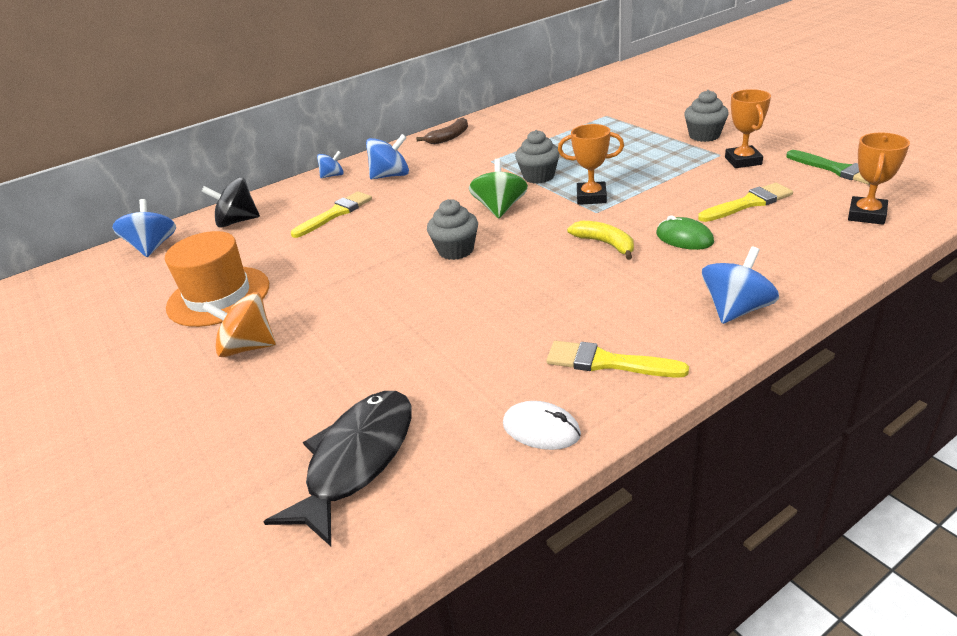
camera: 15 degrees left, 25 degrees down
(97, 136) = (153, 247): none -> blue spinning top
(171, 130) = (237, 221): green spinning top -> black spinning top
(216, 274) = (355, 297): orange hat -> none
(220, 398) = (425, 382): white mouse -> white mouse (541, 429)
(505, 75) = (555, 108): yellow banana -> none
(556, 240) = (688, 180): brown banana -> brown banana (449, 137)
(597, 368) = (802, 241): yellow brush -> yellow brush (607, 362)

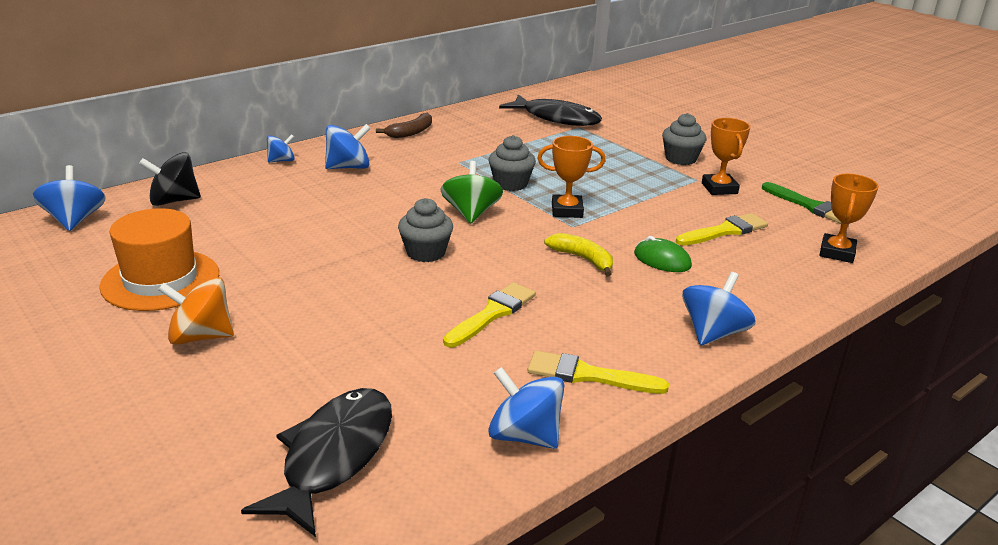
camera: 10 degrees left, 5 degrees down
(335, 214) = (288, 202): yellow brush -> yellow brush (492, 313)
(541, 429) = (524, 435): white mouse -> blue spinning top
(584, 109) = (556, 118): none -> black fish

§ Exercise brief:
The output must match the records word for word, except that no pictures appear.

§ Your solution:
camera: 15 degrees left, 25 degrees down
(97, 136) = (153, 247): none -> blue spinning top
(171, 130) = (237, 221): green spinning top -> black spinning top
(216, 274) = (355, 297): orange hat -> none
(220, 398) = (425, 382): white mouse -> white mouse (541, 429)
(505, 75) = (555, 108): yellow banana -> none
(556, 240) = (688, 180): brown banana -> brown banana (449, 137)
(597, 368) = (802, 241): yellow brush -> yellow brush (607, 362)

camera: 10 degrees left, 5 degrees down
(335, 214) = (288, 202): yellow brush -> yellow brush (492, 313)
(541, 429) = (524, 435): white mouse -> blue spinning top
(584, 109) = (556, 118): none -> black fish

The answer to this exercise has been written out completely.